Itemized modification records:
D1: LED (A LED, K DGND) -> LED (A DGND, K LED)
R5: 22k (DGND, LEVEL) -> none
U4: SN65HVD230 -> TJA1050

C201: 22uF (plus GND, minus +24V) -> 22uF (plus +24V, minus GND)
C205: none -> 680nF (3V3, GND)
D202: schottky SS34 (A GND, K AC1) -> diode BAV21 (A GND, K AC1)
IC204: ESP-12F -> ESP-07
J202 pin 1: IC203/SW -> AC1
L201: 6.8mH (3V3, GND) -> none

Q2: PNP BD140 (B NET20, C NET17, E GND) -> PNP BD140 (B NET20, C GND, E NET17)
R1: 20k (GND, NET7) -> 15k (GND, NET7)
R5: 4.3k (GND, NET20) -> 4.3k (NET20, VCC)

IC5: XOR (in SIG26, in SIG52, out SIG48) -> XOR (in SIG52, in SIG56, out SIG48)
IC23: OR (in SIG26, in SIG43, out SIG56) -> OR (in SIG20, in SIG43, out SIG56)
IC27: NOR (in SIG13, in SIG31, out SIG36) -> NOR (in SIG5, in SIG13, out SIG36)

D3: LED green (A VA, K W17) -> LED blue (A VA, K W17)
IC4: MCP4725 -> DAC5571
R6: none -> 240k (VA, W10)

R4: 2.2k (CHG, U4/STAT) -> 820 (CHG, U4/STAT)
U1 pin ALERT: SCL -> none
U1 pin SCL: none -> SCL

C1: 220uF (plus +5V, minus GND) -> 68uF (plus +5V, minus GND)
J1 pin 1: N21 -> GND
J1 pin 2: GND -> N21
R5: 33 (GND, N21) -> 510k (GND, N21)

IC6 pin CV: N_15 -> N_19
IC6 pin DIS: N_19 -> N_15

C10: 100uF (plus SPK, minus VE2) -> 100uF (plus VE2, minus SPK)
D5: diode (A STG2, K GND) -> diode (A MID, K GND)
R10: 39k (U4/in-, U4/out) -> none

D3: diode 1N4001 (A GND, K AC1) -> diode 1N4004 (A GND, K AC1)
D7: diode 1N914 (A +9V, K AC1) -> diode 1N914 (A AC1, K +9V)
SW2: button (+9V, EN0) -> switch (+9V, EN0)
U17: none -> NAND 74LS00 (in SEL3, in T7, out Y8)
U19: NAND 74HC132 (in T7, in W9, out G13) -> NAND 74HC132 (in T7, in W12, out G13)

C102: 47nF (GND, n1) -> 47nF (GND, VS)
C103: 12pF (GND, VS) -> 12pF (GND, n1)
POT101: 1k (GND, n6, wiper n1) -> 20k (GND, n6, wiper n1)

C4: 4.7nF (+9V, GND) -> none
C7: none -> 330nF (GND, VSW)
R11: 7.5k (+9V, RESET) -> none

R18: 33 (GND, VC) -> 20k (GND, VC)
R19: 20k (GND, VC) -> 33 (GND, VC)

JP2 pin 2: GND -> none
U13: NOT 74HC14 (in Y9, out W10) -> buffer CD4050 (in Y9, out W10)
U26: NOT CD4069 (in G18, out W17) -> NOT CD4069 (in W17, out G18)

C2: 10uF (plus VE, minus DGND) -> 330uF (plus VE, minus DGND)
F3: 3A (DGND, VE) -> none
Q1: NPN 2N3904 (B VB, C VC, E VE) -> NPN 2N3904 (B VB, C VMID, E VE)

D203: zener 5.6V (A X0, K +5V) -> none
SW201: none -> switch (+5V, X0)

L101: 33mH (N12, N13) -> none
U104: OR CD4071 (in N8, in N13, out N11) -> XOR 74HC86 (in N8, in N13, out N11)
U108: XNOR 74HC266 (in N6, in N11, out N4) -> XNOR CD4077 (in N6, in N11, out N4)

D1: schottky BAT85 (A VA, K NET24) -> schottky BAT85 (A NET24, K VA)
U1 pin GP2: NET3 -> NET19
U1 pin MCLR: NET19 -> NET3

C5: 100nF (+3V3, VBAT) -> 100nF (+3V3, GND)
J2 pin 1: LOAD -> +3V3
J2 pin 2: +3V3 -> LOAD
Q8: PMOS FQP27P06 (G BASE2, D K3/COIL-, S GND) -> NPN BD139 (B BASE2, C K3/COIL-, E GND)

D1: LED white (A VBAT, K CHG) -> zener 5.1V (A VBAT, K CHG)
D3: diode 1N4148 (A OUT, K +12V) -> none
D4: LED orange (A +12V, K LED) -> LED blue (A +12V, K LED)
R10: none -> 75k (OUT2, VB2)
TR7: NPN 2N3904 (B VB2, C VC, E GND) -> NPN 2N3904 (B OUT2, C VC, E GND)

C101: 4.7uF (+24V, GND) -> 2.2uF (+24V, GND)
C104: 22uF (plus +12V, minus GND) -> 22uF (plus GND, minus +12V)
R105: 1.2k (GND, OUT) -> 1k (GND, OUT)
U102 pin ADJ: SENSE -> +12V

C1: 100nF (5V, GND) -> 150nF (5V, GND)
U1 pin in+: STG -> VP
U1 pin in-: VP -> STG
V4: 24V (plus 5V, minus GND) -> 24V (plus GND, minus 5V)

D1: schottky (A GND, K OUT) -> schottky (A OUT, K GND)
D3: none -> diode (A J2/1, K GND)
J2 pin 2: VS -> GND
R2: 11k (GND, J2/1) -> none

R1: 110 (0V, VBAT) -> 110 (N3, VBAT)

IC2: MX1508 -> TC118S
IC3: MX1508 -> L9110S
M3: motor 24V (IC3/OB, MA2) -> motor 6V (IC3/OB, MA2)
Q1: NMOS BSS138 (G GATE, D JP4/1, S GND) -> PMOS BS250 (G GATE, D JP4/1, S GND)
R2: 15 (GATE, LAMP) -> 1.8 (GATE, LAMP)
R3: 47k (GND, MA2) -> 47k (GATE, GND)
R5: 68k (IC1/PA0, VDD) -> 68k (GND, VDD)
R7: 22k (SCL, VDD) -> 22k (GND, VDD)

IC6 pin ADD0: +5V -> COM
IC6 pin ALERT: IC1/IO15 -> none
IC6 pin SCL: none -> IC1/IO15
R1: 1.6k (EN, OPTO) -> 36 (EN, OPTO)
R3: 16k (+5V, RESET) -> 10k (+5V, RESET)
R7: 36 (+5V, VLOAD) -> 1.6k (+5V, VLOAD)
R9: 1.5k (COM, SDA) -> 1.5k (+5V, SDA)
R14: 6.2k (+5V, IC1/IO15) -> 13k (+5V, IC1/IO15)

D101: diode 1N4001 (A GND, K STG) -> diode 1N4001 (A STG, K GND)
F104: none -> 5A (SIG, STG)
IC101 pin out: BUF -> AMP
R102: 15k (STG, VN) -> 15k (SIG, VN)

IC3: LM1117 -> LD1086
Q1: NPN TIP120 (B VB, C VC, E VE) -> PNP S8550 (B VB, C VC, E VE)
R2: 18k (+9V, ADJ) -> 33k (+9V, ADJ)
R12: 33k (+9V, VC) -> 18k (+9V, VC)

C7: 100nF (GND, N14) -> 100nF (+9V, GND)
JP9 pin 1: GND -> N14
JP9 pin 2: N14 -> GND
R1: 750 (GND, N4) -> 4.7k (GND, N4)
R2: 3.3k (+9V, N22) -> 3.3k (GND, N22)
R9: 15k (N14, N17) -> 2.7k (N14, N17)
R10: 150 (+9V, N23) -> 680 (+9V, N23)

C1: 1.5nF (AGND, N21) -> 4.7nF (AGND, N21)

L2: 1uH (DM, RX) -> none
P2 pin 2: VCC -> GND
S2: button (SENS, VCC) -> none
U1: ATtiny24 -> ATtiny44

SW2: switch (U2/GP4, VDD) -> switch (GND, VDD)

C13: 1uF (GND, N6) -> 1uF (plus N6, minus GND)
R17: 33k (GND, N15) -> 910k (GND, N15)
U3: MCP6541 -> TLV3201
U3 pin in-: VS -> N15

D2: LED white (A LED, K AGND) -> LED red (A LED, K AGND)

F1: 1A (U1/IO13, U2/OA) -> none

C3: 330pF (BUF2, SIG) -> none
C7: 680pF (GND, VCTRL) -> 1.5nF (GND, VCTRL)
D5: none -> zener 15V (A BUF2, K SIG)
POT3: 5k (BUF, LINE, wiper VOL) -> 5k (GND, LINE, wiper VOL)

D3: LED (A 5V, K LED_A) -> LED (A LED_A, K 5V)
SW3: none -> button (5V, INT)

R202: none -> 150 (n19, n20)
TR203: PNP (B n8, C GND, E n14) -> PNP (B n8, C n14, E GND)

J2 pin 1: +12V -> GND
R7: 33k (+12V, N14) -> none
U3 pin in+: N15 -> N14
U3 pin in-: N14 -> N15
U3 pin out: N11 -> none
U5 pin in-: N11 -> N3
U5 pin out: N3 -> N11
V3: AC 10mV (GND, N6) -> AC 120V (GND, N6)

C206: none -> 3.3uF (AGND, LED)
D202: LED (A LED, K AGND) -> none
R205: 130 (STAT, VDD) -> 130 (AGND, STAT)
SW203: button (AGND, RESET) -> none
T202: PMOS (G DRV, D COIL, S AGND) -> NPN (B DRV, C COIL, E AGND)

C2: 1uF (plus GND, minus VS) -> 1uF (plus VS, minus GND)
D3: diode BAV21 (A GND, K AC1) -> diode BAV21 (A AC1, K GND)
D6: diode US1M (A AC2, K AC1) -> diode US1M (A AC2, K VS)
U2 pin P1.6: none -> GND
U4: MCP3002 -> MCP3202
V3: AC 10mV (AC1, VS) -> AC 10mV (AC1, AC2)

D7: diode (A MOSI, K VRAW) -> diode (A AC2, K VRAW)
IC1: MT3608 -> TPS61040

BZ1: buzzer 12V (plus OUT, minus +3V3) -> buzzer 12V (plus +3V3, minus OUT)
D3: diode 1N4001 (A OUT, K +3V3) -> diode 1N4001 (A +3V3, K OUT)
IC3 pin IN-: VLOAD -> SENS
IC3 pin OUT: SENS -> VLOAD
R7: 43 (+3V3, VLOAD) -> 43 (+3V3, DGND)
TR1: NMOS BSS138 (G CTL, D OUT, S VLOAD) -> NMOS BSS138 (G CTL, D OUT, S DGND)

▸ **WHAT TO DO**: Look above for the line with "IC27: NOR (in"; retype exactly that line, every line after it up to the line with "L101: 33mH (N12, N13) -> none", and that line too, nothing else.

▸ **RESPONSE TO THIS TASK**:
IC27: NOR (in SIG13, in SIG31, out SIG36) -> NOR (in SIG5, in SIG13, out SIG36)

D3: LED green (A VA, K W17) -> LED blue (A VA, K W17)
IC4: MCP4725 -> DAC5571
R6: none -> 240k (VA, W10)

R4: 2.2k (CHG, U4/STAT) -> 820 (CHG, U4/STAT)
U1 pin ALERT: SCL -> none
U1 pin SCL: none -> SCL

C1: 220uF (plus +5V, minus GND) -> 68uF (plus +5V, minus GND)
J1 pin 1: N21 -> GND
J1 pin 2: GND -> N21
R5: 33 (GND, N21) -> 510k (GND, N21)

IC6 pin CV: N_15 -> N_19
IC6 pin DIS: N_19 -> N_15

C10: 100uF (plus SPK, minus VE2) -> 100uF (plus VE2, minus SPK)
D5: diode (A STG2, K GND) -> diode (A MID, K GND)
R10: 39k (U4/in-, U4/out) -> none

D3: diode 1N4001 (A GND, K AC1) -> diode 1N4004 (A GND, K AC1)
D7: diode 1N914 (A +9V, K AC1) -> diode 1N914 (A AC1, K +9V)
SW2: button (+9V, EN0) -> switch (+9V, EN0)
U17: none -> NAND 74LS00 (in SEL3, in T7, out Y8)
U19: NAND 74HC132 (in T7, in W9, out G13) -> NAND 74HC132 (in T7, in W12, out G13)

C102: 47nF (GND, n1) -> 47nF (GND, VS)
C103: 12pF (GND, VS) -> 12pF (GND, n1)
POT101: 1k (GND, n6, wiper n1) -> 20k (GND, n6, wiper n1)

C4: 4.7nF (+9V, GND) -> none
C7: none -> 330nF (GND, VSW)
R11: 7.5k (+9V, RESET) -> none

R18: 33 (GND, VC) -> 20k (GND, VC)
R19: 20k (GND, VC) -> 33 (GND, VC)

JP2 pin 2: GND -> none
U13: NOT 74HC14 (in Y9, out W10) -> buffer CD4050 (in Y9, out W10)
U26: NOT CD4069 (in G18, out W17) -> NOT CD4069 (in W17, out G18)

C2: 10uF (plus VE, minus DGND) -> 330uF (plus VE, minus DGND)
F3: 3A (DGND, VE) -> none
Q1: NPN 2N3904 (B VB, C VC, E VE) -> NPN 2N3904 (B VB, C VMID, E VE)

D203: zener 5.6V (A X0, K +5V) -> none
SW201: none -> switch (+5V, X0)

L101: 33mH (N12, N13) -> none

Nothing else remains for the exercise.